*** Dataset excerpts ***
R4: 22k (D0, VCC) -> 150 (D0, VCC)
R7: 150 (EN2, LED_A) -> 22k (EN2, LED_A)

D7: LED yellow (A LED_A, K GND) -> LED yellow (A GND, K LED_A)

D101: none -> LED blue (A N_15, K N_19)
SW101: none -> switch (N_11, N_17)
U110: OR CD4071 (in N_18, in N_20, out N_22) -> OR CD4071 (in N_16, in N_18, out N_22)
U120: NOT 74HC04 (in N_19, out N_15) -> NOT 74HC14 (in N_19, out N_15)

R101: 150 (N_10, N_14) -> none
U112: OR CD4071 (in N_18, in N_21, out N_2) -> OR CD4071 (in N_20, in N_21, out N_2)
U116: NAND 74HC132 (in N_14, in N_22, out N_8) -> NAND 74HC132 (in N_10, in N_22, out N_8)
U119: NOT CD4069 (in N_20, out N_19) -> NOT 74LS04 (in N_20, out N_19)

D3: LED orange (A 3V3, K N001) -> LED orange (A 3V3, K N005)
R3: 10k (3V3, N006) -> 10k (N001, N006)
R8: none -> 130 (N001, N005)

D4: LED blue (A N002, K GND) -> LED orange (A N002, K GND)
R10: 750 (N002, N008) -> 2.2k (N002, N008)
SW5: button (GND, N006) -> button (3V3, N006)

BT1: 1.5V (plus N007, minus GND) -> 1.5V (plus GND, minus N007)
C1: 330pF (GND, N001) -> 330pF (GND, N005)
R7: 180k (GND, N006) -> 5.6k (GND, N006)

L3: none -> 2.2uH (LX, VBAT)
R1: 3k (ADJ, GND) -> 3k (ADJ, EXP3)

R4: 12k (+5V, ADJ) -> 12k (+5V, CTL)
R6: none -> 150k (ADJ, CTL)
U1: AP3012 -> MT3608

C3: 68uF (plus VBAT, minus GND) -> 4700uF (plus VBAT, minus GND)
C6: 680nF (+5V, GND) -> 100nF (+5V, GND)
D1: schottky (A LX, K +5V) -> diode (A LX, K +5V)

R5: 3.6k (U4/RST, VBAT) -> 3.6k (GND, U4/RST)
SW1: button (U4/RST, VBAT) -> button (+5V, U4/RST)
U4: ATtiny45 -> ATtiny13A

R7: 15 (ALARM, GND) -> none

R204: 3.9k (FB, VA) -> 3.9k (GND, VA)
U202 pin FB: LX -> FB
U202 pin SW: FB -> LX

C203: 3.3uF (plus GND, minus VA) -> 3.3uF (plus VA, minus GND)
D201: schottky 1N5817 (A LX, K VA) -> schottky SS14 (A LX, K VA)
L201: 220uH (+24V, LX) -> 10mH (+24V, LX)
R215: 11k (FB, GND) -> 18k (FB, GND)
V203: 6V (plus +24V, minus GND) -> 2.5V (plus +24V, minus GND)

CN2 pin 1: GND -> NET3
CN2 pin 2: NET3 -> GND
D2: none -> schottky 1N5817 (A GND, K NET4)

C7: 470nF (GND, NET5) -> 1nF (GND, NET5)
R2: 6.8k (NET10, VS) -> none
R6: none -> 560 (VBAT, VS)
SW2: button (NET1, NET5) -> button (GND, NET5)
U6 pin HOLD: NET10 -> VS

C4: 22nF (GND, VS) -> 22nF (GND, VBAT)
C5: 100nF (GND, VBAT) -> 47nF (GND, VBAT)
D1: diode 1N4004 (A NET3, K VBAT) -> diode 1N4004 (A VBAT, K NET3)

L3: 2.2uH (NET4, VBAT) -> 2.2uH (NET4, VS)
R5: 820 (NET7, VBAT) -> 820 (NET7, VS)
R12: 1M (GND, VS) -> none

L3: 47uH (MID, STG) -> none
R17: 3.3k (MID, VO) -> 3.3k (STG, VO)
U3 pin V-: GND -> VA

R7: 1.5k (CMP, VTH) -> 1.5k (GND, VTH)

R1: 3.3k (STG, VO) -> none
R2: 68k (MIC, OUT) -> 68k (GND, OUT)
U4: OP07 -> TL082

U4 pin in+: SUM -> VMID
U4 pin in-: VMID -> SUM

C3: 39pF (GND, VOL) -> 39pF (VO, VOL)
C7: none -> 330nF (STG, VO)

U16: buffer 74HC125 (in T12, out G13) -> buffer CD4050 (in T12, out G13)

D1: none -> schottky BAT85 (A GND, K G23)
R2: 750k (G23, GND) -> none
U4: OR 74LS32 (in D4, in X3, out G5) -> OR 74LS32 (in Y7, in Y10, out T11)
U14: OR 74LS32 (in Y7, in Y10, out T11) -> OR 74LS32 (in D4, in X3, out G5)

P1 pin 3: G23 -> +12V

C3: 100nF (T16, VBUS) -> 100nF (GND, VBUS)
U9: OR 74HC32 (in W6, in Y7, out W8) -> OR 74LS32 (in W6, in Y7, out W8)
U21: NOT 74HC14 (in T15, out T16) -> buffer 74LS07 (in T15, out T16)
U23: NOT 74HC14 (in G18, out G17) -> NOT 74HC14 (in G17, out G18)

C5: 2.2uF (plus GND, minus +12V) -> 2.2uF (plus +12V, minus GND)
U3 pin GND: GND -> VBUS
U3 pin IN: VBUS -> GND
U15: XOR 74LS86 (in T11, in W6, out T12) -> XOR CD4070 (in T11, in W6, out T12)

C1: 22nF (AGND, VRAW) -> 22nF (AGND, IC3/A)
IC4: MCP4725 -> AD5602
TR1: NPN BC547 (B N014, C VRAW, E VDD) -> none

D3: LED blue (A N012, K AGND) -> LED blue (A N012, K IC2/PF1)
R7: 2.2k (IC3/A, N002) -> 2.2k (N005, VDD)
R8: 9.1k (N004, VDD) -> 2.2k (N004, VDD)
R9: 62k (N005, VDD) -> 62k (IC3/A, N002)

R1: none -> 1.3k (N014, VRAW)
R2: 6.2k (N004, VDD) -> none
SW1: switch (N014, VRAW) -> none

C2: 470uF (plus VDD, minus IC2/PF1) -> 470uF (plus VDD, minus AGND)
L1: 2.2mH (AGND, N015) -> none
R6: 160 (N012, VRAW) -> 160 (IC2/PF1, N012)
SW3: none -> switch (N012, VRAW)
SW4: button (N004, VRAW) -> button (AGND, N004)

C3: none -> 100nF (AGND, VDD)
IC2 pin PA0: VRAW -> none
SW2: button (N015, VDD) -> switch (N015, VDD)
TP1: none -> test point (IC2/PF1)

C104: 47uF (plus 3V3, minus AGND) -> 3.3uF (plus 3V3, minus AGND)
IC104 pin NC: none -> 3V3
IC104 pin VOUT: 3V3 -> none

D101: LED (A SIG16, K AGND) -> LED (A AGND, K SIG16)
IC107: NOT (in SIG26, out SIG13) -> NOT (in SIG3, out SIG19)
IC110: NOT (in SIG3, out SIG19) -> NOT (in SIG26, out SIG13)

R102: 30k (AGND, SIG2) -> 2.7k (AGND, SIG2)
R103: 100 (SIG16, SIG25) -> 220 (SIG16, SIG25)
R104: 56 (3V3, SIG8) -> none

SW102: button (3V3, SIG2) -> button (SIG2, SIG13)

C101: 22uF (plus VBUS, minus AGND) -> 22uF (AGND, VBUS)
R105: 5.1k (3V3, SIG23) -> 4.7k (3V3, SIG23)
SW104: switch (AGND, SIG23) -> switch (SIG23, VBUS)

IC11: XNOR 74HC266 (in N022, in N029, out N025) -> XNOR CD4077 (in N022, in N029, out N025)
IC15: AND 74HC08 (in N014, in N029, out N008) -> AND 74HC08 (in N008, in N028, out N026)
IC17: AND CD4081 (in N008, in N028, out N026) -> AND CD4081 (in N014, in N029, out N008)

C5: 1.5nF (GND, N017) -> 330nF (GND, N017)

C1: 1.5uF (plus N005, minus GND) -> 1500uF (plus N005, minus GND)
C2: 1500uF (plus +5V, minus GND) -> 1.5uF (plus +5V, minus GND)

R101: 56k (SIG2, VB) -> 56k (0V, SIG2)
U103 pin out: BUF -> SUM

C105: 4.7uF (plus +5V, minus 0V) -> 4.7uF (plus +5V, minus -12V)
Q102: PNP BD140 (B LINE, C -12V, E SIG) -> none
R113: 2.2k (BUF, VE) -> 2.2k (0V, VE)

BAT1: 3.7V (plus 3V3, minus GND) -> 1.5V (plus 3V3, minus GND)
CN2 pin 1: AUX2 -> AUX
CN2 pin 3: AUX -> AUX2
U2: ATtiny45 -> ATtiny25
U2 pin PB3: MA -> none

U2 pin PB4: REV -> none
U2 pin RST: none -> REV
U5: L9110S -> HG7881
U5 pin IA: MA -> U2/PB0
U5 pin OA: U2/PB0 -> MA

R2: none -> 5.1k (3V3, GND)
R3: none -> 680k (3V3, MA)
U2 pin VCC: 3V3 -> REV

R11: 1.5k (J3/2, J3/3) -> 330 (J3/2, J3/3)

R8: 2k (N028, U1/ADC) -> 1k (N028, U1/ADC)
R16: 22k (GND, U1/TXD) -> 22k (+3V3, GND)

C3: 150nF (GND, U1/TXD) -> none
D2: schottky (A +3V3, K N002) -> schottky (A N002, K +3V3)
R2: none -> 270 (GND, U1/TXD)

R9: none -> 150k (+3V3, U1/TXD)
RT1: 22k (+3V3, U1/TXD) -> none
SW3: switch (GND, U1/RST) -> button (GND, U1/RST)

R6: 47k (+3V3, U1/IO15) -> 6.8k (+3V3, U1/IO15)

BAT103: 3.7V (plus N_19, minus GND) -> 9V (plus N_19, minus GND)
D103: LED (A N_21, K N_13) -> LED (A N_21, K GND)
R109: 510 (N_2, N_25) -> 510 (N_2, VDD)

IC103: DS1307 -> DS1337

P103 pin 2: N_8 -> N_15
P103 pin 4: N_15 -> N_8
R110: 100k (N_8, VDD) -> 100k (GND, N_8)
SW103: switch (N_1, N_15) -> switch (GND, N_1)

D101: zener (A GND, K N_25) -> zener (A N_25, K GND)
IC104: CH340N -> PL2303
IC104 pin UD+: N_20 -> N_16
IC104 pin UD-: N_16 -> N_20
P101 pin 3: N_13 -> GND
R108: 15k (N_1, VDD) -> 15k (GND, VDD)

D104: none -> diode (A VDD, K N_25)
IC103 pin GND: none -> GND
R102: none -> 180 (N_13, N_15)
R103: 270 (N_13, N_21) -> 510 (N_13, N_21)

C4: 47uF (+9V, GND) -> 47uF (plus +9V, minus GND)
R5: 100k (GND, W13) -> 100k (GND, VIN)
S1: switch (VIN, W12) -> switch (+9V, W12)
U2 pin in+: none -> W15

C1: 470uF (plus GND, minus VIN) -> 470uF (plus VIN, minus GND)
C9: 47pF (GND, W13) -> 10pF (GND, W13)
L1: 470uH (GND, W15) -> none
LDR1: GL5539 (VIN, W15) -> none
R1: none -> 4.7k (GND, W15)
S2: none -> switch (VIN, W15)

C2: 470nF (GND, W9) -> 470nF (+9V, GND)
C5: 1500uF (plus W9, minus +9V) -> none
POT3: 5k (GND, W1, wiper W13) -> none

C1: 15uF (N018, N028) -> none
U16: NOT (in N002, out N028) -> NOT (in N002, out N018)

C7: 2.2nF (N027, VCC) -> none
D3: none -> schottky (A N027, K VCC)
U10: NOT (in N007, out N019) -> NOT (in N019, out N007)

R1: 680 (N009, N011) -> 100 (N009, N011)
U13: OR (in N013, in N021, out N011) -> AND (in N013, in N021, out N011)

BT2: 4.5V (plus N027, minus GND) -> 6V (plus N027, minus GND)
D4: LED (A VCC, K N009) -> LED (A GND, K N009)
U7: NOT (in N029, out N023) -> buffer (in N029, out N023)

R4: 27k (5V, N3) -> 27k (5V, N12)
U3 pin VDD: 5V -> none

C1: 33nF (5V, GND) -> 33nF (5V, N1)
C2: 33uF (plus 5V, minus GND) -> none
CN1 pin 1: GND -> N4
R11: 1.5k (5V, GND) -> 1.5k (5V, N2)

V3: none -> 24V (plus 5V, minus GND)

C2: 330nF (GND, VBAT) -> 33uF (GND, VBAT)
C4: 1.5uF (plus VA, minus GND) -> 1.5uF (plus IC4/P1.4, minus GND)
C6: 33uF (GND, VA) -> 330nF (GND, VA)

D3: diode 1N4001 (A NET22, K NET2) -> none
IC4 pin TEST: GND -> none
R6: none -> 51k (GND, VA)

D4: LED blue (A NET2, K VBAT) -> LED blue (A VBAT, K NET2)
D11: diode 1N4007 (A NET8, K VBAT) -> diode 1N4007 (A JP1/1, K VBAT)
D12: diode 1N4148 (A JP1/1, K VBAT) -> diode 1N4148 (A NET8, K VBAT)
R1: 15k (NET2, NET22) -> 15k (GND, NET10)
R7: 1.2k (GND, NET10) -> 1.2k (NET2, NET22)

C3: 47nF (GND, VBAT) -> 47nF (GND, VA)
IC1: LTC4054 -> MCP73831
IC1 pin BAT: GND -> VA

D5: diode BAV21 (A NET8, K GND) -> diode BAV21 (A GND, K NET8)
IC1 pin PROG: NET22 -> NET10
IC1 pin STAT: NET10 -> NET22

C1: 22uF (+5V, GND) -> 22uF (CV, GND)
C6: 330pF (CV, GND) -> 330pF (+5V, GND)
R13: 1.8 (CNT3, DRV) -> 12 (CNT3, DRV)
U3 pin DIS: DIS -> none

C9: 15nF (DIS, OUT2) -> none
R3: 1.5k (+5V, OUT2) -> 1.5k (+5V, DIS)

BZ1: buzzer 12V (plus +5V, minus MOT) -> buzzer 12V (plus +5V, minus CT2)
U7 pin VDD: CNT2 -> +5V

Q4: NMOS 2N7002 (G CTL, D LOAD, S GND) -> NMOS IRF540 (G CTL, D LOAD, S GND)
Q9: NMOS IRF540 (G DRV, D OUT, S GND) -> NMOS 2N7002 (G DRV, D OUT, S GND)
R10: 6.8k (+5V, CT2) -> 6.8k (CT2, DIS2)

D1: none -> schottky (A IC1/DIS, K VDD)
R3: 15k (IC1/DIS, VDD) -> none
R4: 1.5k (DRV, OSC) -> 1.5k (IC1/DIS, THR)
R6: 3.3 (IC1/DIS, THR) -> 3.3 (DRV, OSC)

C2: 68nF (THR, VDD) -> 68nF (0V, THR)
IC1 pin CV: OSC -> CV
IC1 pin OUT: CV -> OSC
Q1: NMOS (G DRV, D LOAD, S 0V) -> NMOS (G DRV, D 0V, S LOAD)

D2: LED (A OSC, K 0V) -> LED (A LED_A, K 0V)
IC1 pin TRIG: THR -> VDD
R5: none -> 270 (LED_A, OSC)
*** End of Dataset excerpts ***
• _Action item_:
Copy, exactly and only, the lines above that begin with the one containing "U4: ATtiny45 -> ATtiny13A" and finish with the one containing "C3: 39pF (GND, VOL) -> 39pF (VO, VOL)".

• _Result for this task_:
U4: ATtiny45 -> ATtiny13A

R7: 15 (ALARM, GND) -> none

R204: 3.9k (FB, VA) -> 3.9k (GND, VA)
U202 pin FB: LX -> FB
U202 pin SW: FB -> LX

C203: 3.3uF (plus GND, minus VA) -> 3.3uF (plus VA, minus GND)
D201: schottky 1N5817 (A LX, K VA) -> schottky SS14 (A LX, K VA)
L201: 220uH (+24V, LX) -> 10mH (+24V, LX)
R215: 11k (FB, GND) -> 18k (FB, GND)
V203: 6V (plus +24V, minus GND) -> 2.5V (plus +24V, minus GND)

CN2 pin 1: GND -> NET3
CN2 pin 2: NET3 -> GND
D2: none -> schottky 1N5817 (A GND, K NET4)

C7: 470nF (GND, NET5) -> 1nF (GND, NET5)
R2: 6.8k (NET10, VS) -> none
R6: none -> 560 (VBAT, VS)
SW2: button (NET1, NET5) -> button (GND, NET5)
U6 pin HOLD: NET10 -> VS

C4: 22nF (GND, VS) -> 22nF (GND, VBAT)
C5: 100nF (GND, VBAT) -> 47nF (GND, VBAT)
D1: diode 1N4004 (A NET3, K VBAT) -> diode 1N4004 (A VBAT, K NET3)

L3: 2.2uH (NET4, VBAT) -> 2.2uH (NET4, VS)
R5: 820 (NET7, VBAT) -> 820 (NET7, VS)
R12: 1M (GND, VS) -> none

L3: 47uH (MID, STG) -> none
R17: 3.3k (MID, VO) -> 3.3k (STG, VO)
U3 pin V-: GND -> VA

R7: 1.5k (CMP, VTH) -> 1.5k (GND, VTH)

R1: 3.3k (STG, VO) -> none
R2: 68k (MIC, OUT) -> 68k (GND, OUT)
U4: OP07 -> TL082

U4 pin in+: SUM -> VMID
U4 pin in-: VMID -> SUM

C3: 39pF (GND, VOL) -> 39pF (VO, VOL)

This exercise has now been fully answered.